Exercise -
Please transcribe the listing that follows exactly; images are to be excluded.

Dataset section -

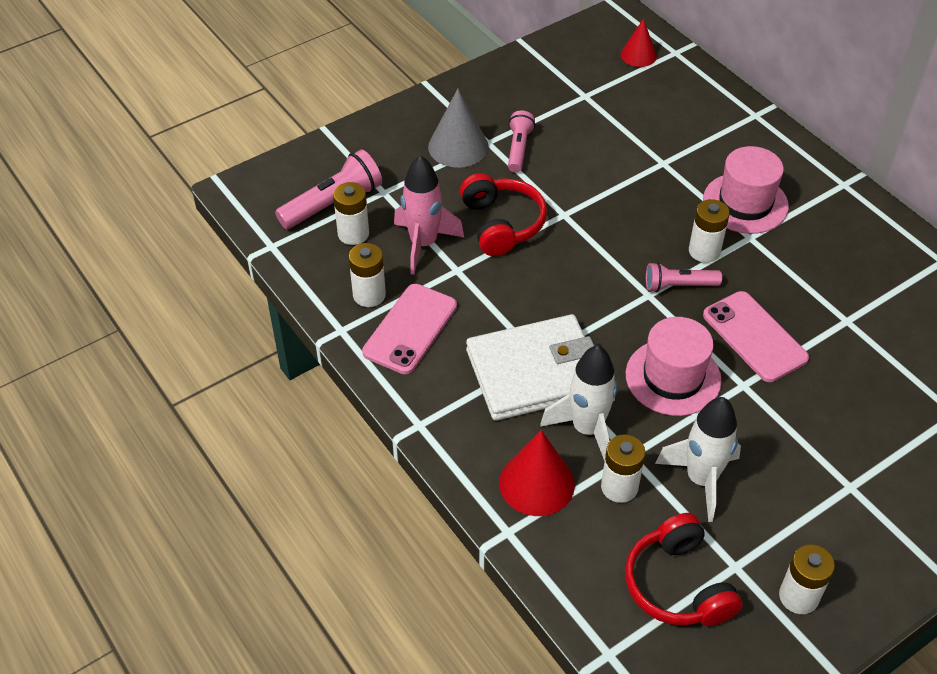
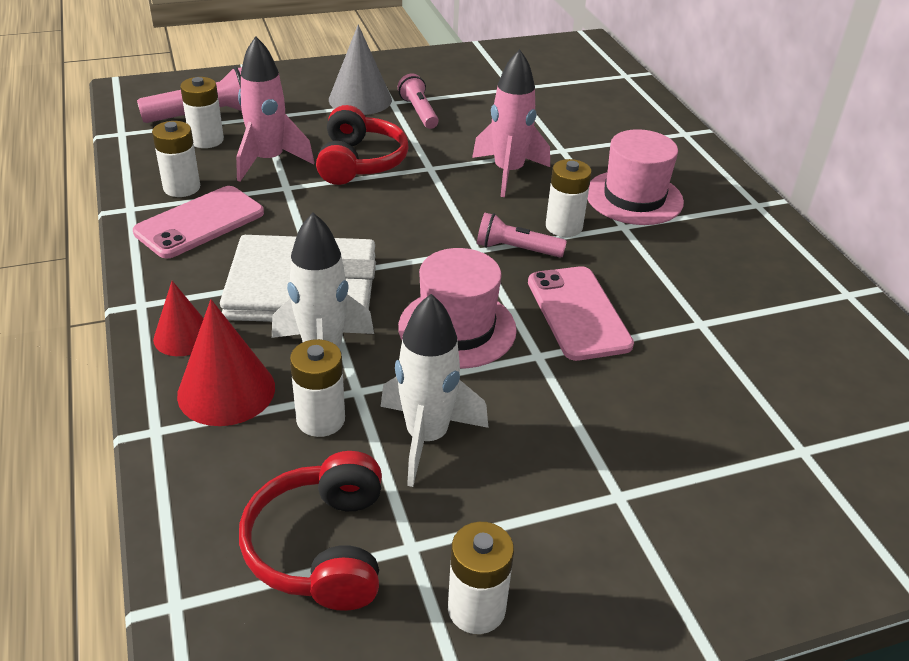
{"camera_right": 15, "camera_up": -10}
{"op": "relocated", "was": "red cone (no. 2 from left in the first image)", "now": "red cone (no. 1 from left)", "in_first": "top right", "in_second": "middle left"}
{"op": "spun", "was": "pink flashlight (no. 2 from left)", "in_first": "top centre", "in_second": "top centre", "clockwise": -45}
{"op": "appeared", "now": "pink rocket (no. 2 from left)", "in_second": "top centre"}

Solution to the problem -
{"camera_right": 15, "camera_up": -10}
{"op": "relocated", "was": "red cone (no. 2 from left in the first image)", "now": "red cone (no. 1 from left)", "in_first": "top right", "in_second": "middle left"}
{"op": "spun", "was": "pink flashlight (no. 2 from left)", "in_first": "top centre", "in_second": "top centre", "clockwise": -45}
{"op": "appeared", "now": "pink rocket (no. 2 from left)", "in_second": "top centre"}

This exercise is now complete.